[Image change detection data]
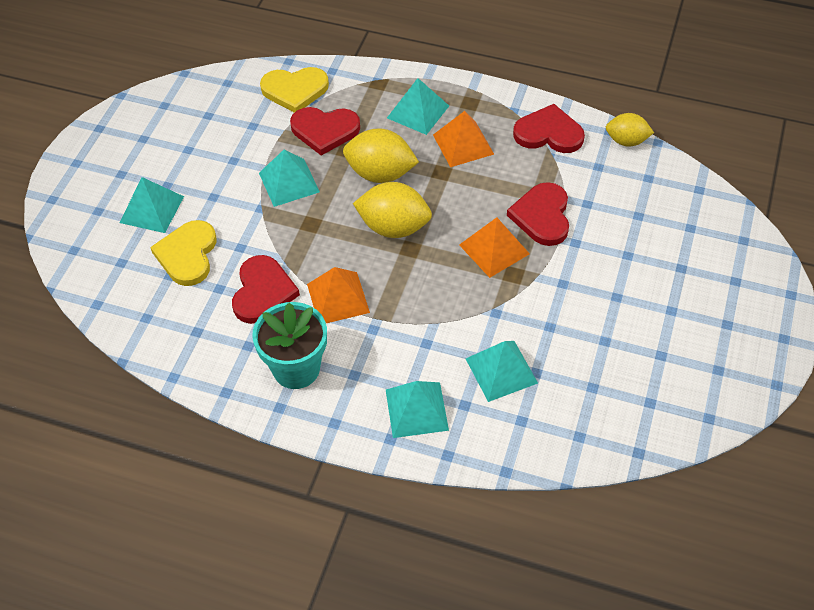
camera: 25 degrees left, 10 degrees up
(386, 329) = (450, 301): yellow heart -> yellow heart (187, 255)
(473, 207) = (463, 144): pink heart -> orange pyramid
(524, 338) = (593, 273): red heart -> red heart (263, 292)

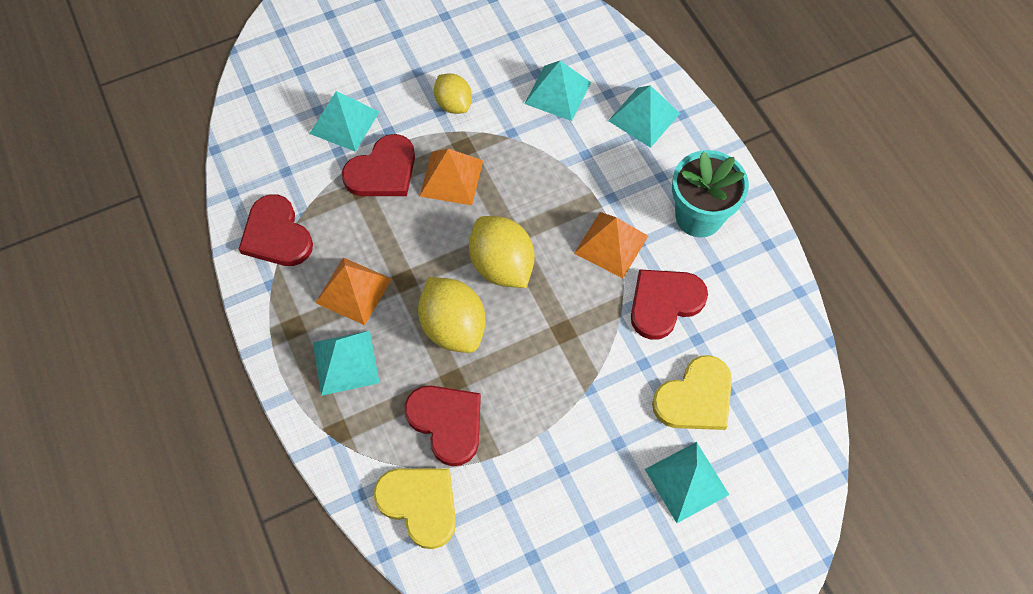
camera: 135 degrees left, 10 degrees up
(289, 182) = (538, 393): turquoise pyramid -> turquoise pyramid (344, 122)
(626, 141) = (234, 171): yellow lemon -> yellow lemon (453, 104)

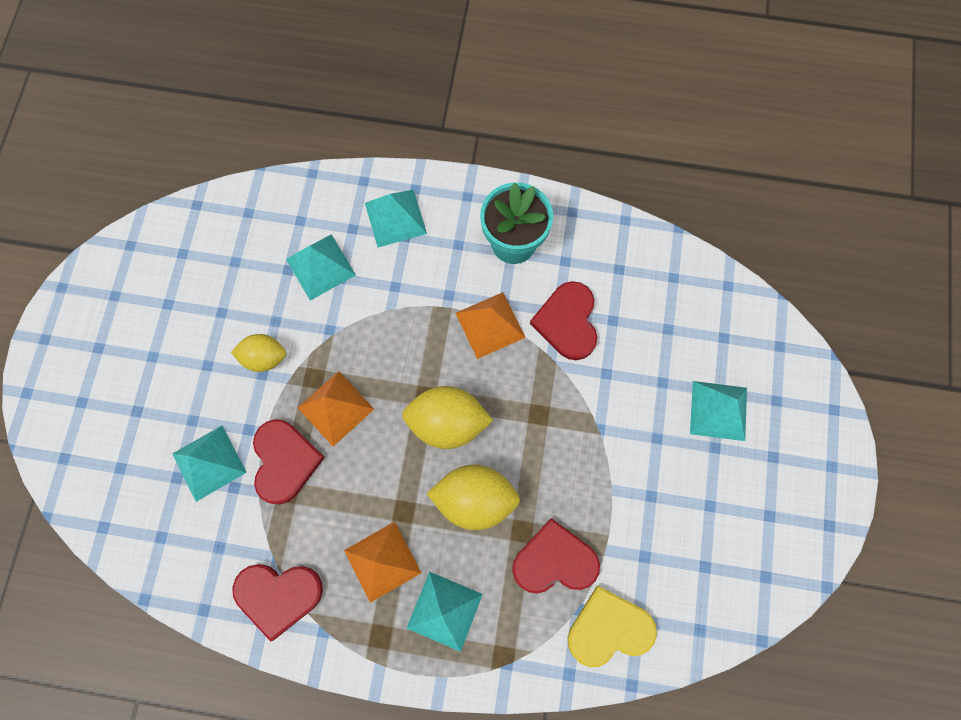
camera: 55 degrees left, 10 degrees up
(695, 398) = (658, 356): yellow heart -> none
==
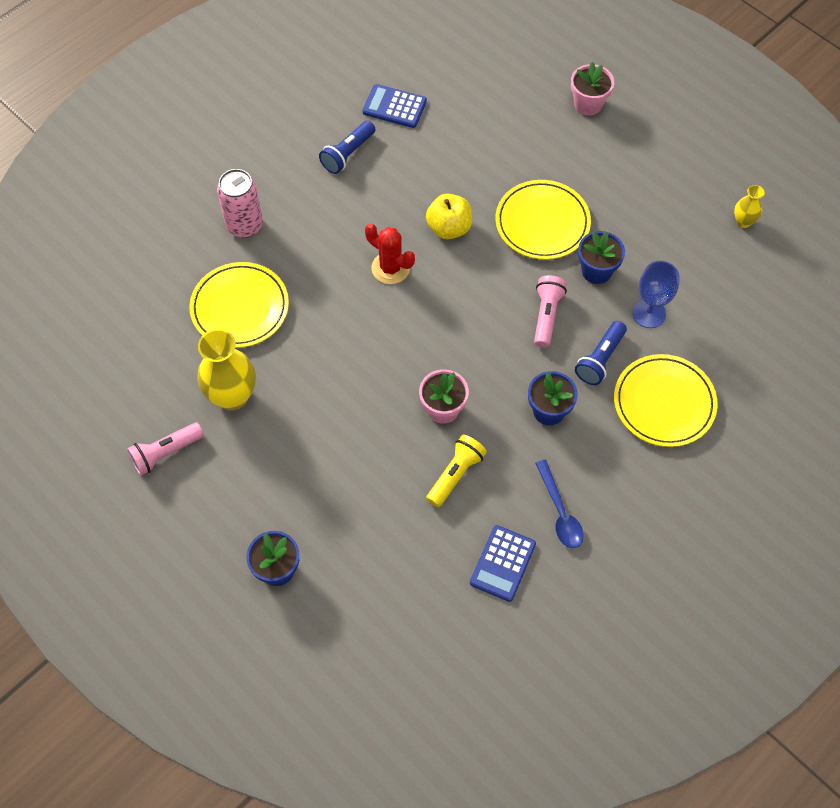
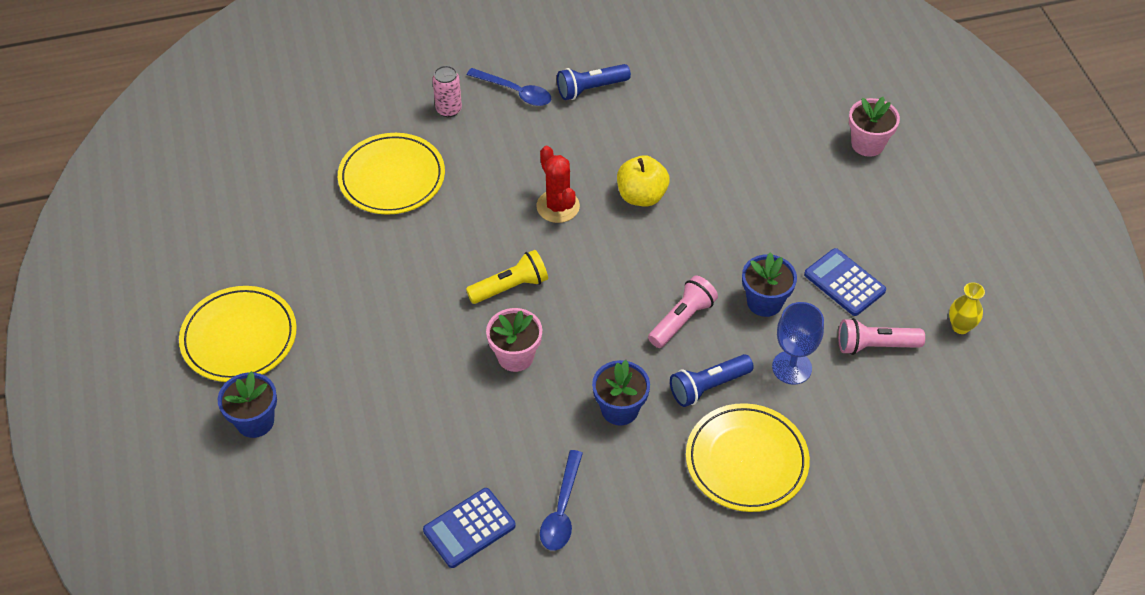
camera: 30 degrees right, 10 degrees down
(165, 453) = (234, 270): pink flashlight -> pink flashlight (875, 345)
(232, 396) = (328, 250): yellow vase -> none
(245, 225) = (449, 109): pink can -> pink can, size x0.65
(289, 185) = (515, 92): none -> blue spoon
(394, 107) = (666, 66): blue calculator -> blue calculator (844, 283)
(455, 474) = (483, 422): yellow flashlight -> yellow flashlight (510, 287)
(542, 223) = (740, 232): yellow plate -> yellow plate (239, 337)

_What is being asked_
Among the lines above, return those that hold the word "none".

_Exercise solution_
(695, 398) = (658, 356): yellow heart -> none
(232, 396) = (328, 250): yellow vase -> none
(289, 185) = (515, 92): none -> blue spoon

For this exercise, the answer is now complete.